[Directions]:
From the line with "purple_flashlight (534 325)" to the line with "camera: 45 degrees left, 5 degrees up", retype each line exactly as it stands in the records below, but skip the pictures.

[Exercise material]:
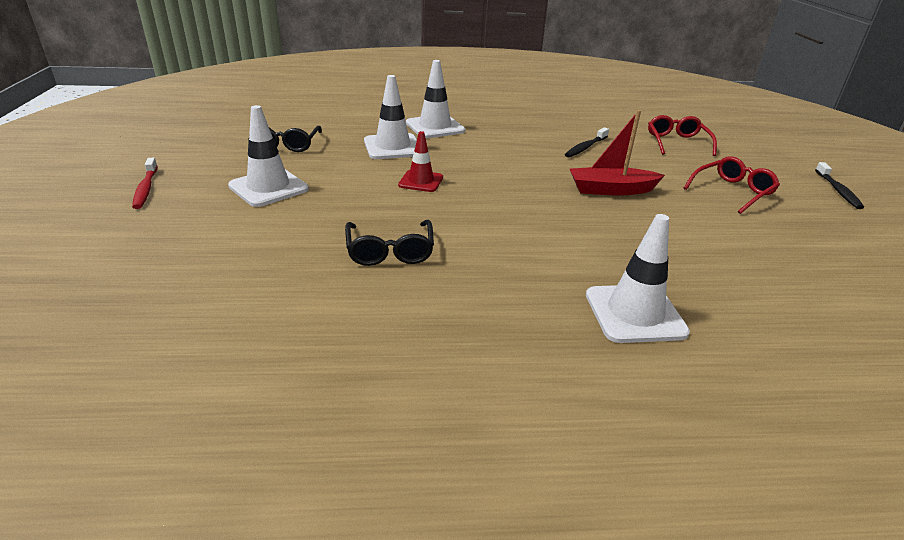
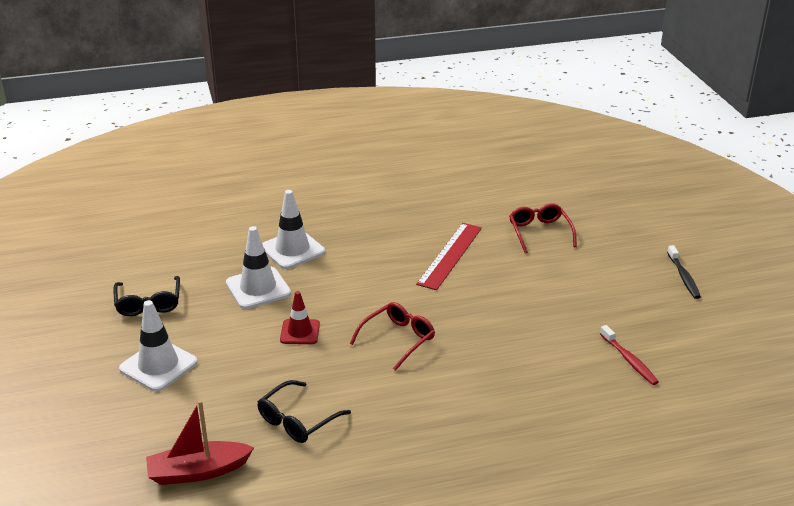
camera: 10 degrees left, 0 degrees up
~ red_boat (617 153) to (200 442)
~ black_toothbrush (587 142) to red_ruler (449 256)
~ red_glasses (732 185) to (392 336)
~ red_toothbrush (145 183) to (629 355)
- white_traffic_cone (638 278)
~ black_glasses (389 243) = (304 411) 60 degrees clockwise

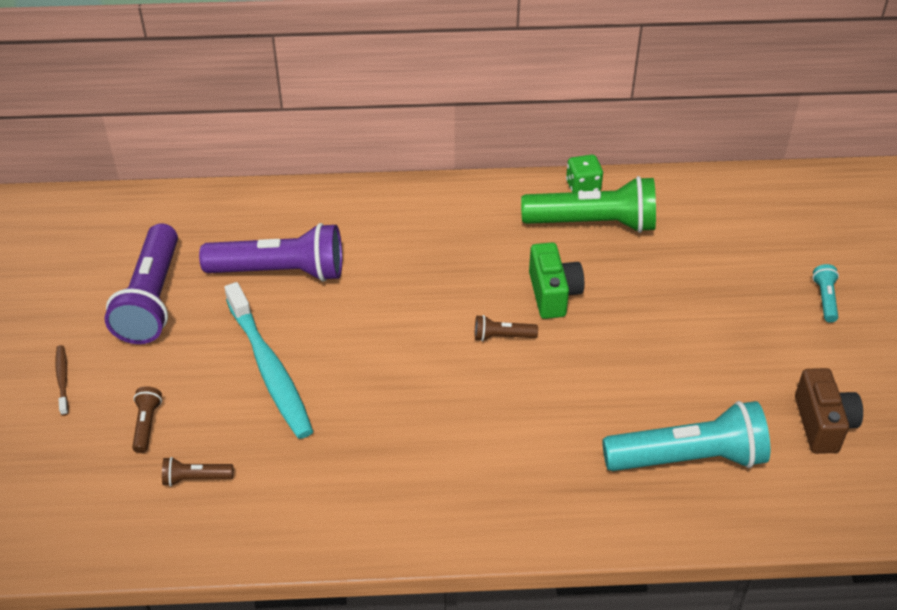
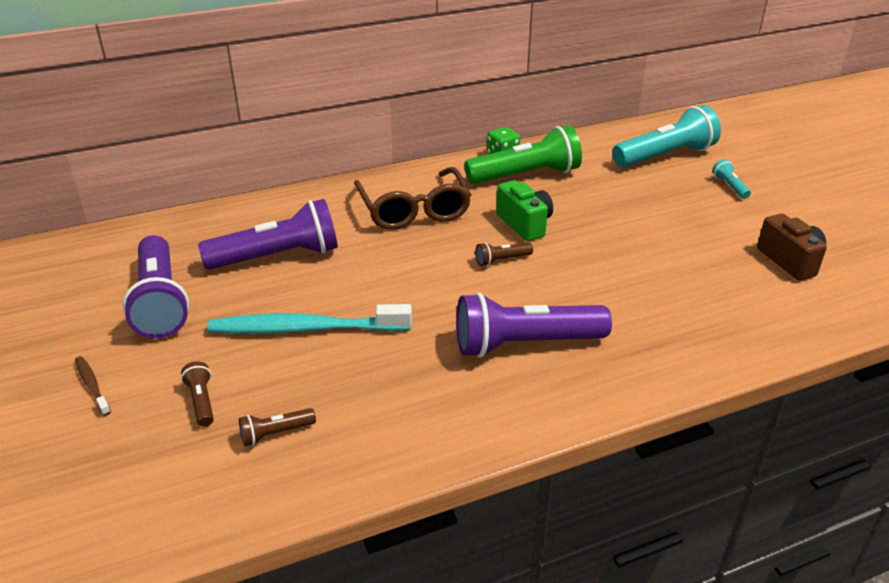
camera: 20 degrees left, 10 degrees down
~ turquoise_toothbrush (268 360) = (309 319) 135 degrees clockwise
~ turquoise_flashlight (686 436) to (666 136)
+ brown_glasses (412 198)
+ purple_flashlight (534 325)

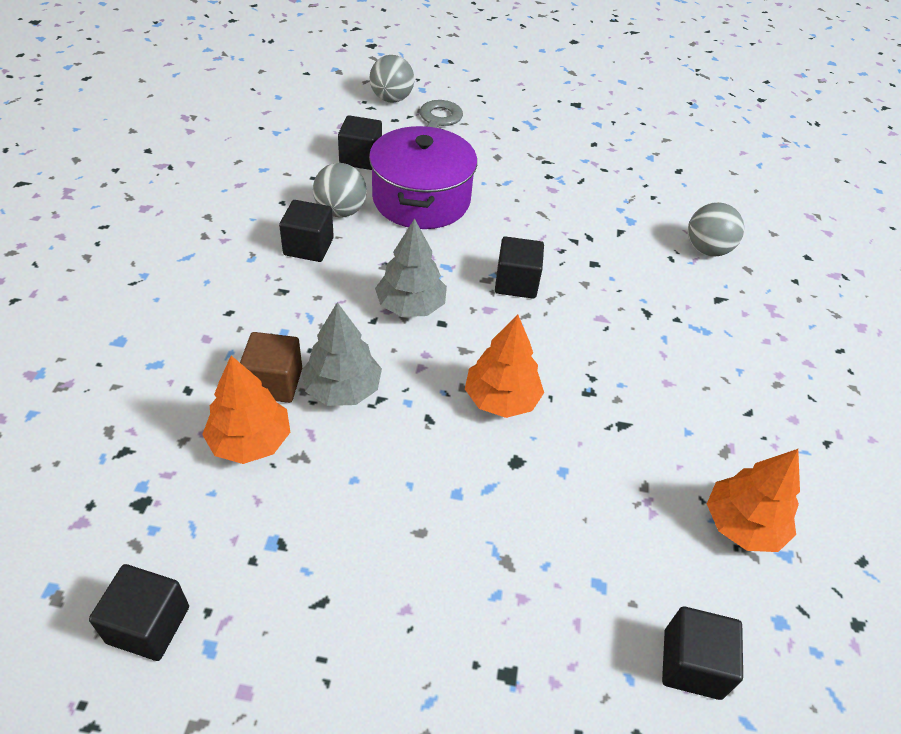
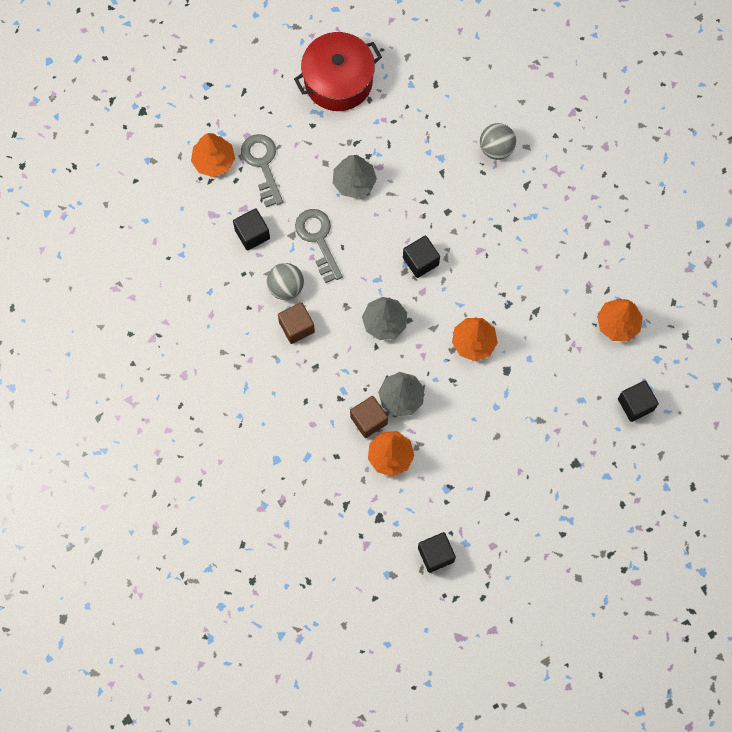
camera: 35 degrees left, 25 degrees up
~ grey_ball (392 79) to orange_tree (213 155)
~ purple_pot (423 177) to grey_key (319 246)
~ black_cube (306 231) to brown_cube (296 323)
+ red_pot (338 71)
+ grey_tree (355 176)

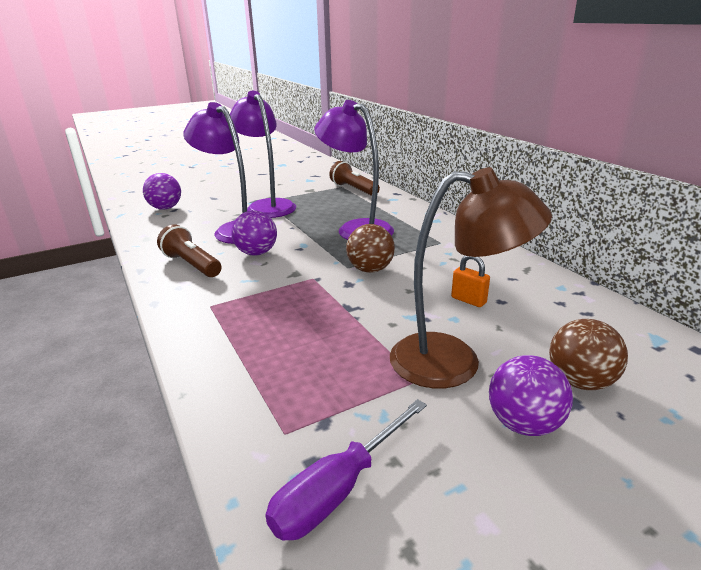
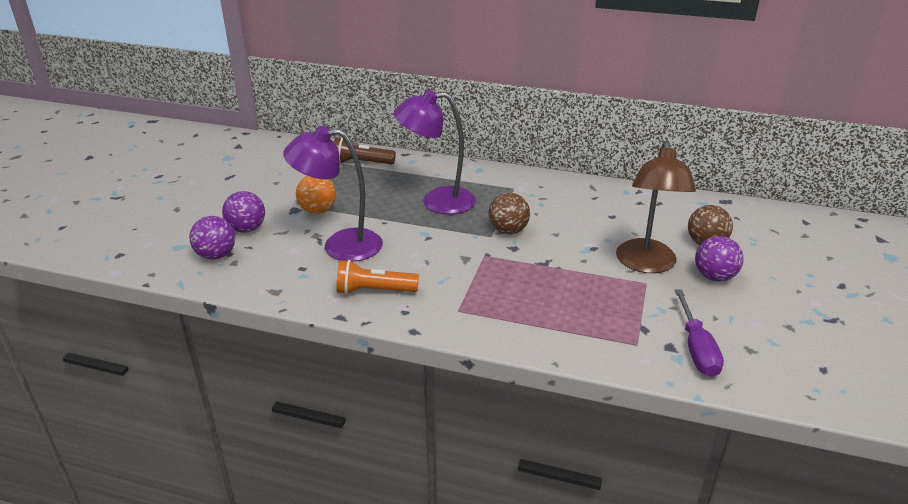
camera: 45 degrees left, 5 degrees up
~ purple_lamp (263 154) to orange_ball (316 195)
~ brown_lamp (471 278) = (656 206) 135 degrees clockwise
~ purple_ball (254 233) to (243 212)
~ brown_flashlight (189 250) to orange_flashlight (377 277)
- orange_padlock (470 281)

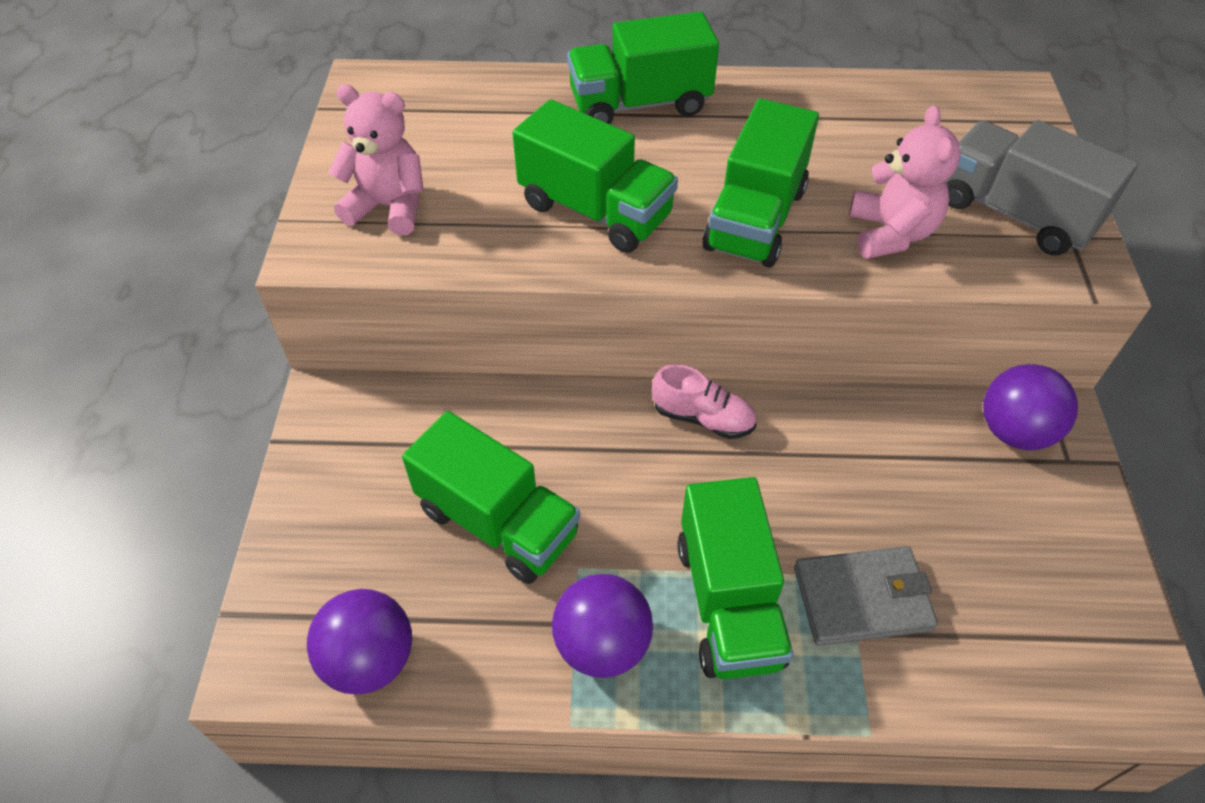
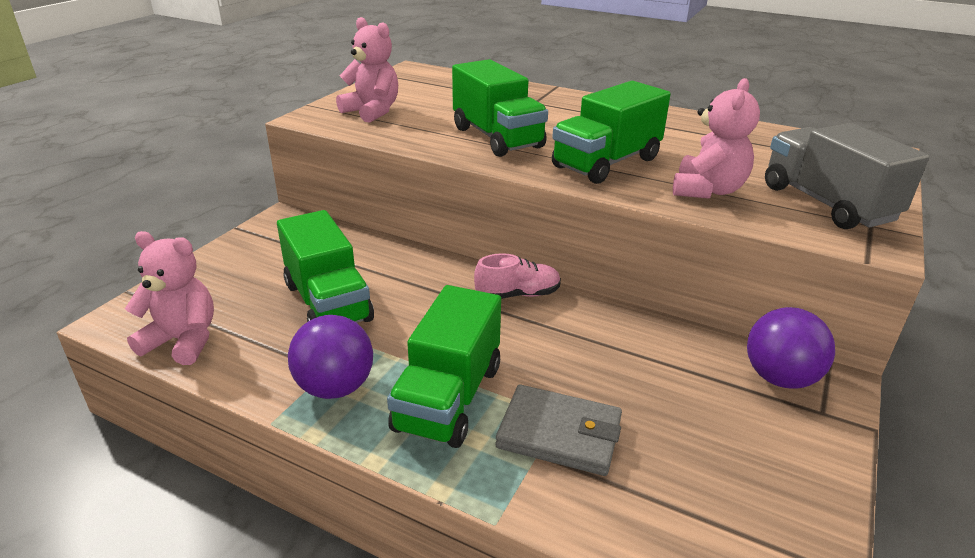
camera: 25 degrees right, 20 degrees down
- green_truck (643 68)
~ pink_shoe (704 401) = (517 276) 60 degrees counterclockwise
~ purple_ball (359 641) to pink_teddy_bear (169 298)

[Response to the exercise]:
+ purple_flashlight (534 325)

camera: 35 degrees left, 25 degrees up
~ grey_ball (392 79) to orange_tree (213 155)
~ purple_pot (423 177) to grey_key (319 246)
~ black_cube (306 231) to brown_cube (296 323)
+ red_pot (338 71)
+ grey_tree (355 176)

camera: 45 degrees left, 5 degrees up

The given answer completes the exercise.